## EXERCISE DIRECTIONS
Each entry below must be written out exactly, with pictures left out.

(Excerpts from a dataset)
------------------------

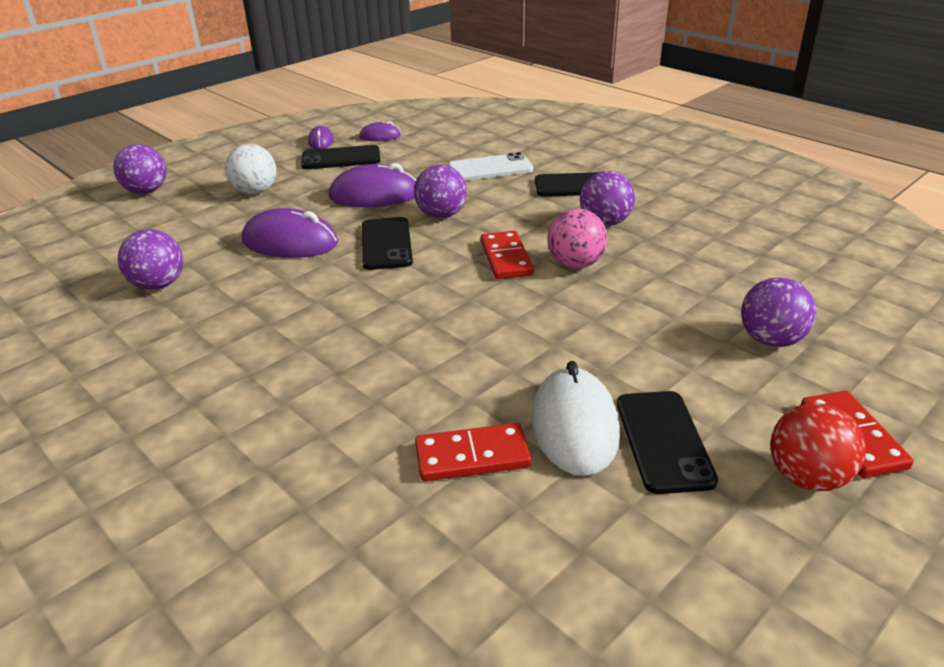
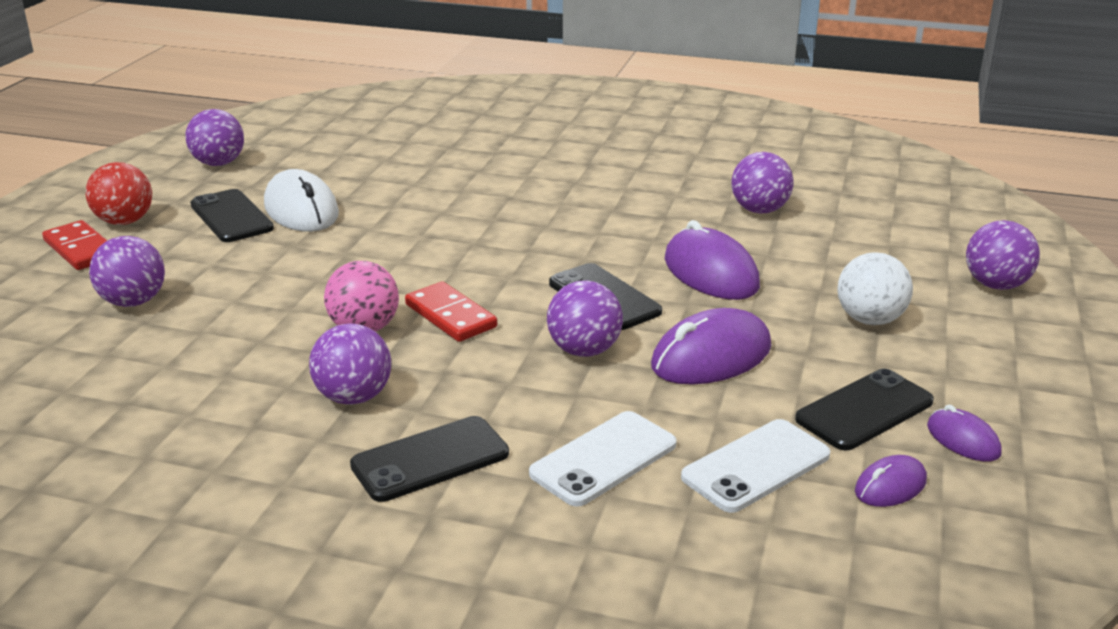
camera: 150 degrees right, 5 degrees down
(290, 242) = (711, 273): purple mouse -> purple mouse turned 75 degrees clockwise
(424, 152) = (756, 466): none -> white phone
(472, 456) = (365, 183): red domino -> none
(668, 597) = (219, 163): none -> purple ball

------------------------

## EXERCISE RESULT
camera: 150 degrees right, 5 degrees down
(290, 242) = (711, 273): purple mouse -> purple mouse turned 75 degrees clockwise
(424, 152) = (756, 466): none -> white phone
(472, 456) = (365, 183): red domino -> none
(668, 597) = (219, 163): none -> purple ball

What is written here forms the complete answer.